### What the task requires:
Please reproduce, exactly and with nothing added, the line containing "(489, 271) = (350, 144): grey" and every line after it to the end of the records.

### Object state comparisons:
↓

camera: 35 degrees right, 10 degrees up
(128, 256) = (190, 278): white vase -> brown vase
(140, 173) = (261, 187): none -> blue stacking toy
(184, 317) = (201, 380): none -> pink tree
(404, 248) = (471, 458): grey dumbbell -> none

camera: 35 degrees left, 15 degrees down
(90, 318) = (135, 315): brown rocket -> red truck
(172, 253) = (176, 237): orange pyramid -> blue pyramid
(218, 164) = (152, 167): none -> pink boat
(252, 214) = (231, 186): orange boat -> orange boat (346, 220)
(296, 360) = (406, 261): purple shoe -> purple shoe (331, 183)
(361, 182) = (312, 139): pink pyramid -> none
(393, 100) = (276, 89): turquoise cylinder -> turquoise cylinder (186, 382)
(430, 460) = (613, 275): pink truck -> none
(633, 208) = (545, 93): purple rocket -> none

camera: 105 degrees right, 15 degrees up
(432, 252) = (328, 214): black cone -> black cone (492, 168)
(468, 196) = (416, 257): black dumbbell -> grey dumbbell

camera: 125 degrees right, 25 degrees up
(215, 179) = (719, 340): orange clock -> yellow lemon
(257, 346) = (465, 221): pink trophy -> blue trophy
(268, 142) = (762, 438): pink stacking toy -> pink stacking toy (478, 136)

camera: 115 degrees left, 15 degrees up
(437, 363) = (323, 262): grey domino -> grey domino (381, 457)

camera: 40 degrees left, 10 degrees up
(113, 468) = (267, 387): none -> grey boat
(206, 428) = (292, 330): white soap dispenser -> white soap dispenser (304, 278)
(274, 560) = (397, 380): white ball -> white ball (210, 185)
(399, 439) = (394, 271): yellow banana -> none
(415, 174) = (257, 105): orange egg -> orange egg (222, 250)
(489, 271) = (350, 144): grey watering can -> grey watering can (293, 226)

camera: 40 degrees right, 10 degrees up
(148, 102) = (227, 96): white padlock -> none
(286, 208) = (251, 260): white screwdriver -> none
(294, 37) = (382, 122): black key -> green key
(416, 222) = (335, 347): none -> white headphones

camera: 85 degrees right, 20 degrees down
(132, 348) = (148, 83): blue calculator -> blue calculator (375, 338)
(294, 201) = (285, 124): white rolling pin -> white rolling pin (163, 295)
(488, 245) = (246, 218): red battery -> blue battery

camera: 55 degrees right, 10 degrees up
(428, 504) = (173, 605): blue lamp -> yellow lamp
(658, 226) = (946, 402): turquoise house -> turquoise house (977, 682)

↑

### Answer:
(489, 271) = (350, 144): grey watering can -> grey watering can (293, 226)

camera: 40 degrees right, 10 degrees up
(148, 102) = (227, 96): white padlock -> none
(286, 208) = (251, 260): white screwdriver -> none
(294, 37) = (382, 122): black key -> green key
(416, 222) = (335, 347): none -> white headphones

camera: 85 degrees right, 20 degrees down
(132, 348) = (148, 83): blue calculator -> blue calculator (375, 338)
(294, 201) = (285, 124): white rolling pin -> white rolling pin (163, 295)
(488, 245) = (246, 218): red battery -> blue battery

camera: 55 degrees right, 10 degrees up
(428, 504) = (173, 605): blue lamp -> yellow lamp
(658, 226) = (946, 402): turquoise house -> turquoise house (977, 682)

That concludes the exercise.